*** Material for this task ***

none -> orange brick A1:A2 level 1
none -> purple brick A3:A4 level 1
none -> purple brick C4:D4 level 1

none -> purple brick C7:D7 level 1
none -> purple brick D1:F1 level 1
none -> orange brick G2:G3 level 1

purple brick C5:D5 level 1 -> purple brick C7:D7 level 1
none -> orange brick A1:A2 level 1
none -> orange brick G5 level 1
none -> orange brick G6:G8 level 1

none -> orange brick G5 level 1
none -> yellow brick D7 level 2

***

Task prompt :: From the first line through the last, give the data above again exactly.

Answer space ::
none -> orange brick A1:A2 level 1
none -> purple brick A3:A4 level 1
none -> purple brick C4:D4 level 1

none -> purple brick C7:D7 level 1
none -> purple brick D1:F1 level 1
none -> orange brick G2:G3 level 1

purple brick C5:D5 level 1 -> purple brick C7:D7 level 1
none -> orange brick A1:A2 level 1
none -> orange brick G5 level 1
none -> orange brick G6:G8 level 1

none -> orange brick G5 level 1
none -> yellow brick D7 level 2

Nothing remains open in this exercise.